Data for review.
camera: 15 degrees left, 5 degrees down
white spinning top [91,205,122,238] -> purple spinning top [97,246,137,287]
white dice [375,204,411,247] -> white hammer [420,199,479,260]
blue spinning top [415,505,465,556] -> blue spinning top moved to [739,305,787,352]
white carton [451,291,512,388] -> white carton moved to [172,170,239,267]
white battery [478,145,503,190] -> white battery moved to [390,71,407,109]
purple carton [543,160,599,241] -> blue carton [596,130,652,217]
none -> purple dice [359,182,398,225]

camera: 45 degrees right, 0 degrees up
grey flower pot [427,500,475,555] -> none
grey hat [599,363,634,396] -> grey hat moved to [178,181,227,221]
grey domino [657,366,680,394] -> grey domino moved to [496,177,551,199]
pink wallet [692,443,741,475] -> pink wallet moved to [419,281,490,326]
* * *
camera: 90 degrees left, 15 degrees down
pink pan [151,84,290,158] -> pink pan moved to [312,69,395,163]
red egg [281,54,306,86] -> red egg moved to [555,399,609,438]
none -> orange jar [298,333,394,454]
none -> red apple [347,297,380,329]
...
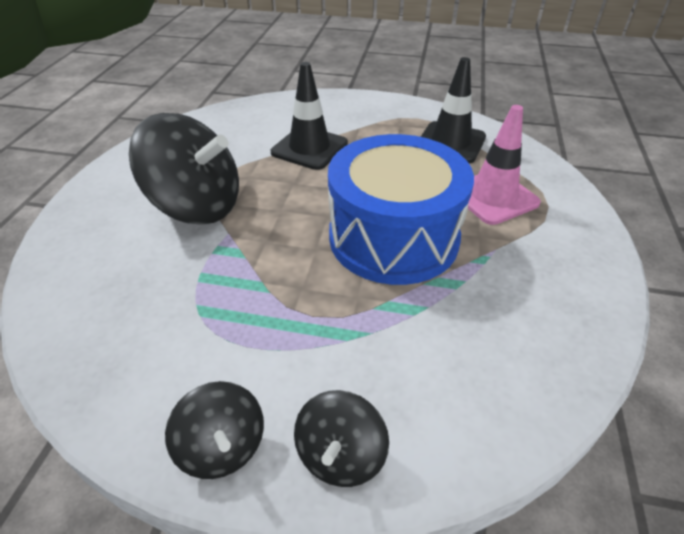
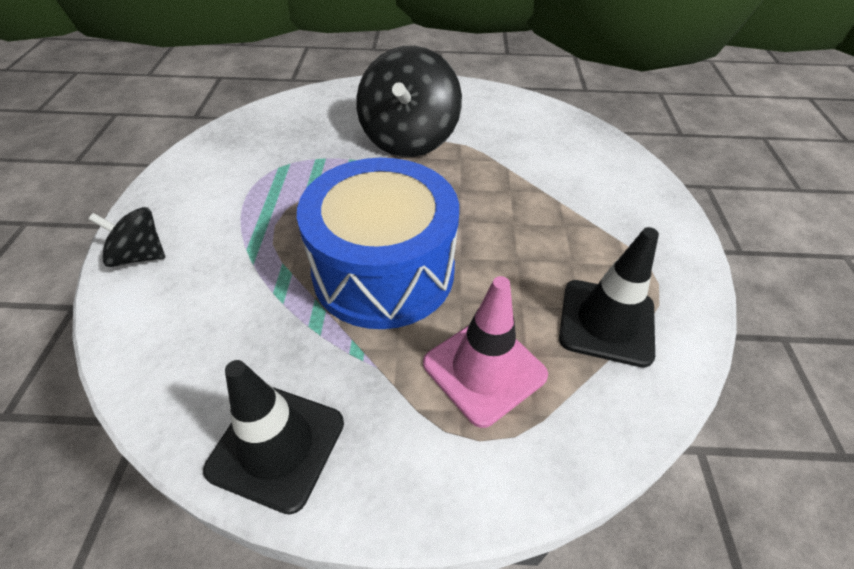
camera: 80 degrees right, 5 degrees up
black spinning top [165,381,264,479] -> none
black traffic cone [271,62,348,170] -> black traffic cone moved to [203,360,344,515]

The problem. Take from the material above the lines running from the one with "white spinning top" through the one with "pink wallet [692,443,741,475]", and repeat them exactly, with nothing else.

Task solution.
white spinning top [91,205,122,238] -> purple spinning top [97,246,137,287]
white dice [375,204,411,247] -> white hammer [420,199,479,260]
blue spinning top [415,505,465,556] -> blue spinning top moved to [739,305,787,352]
white carton [451,291,512,388] -> white carton moved to [172,170,239,267]
white battery [478,145,503,190] -> white battery moved to [390,71,407,109]
purple carton [543,160,599,241] -> blue carton [596,130,652,217]
none -> purple dice [359,182,398,225]

camera: 45 degrees right, 0 degrees up
grey flower pot [427,500,475,555] -> none
grey hat [599,363,634,396] -> grey hat moved to [178,181,227,221]
grey domino [657,366,680,394] -> grey domino moved to [496,177,551,199]
pink wallet [692,443,741,475] -> pink wallet moved to [419,281,490,326]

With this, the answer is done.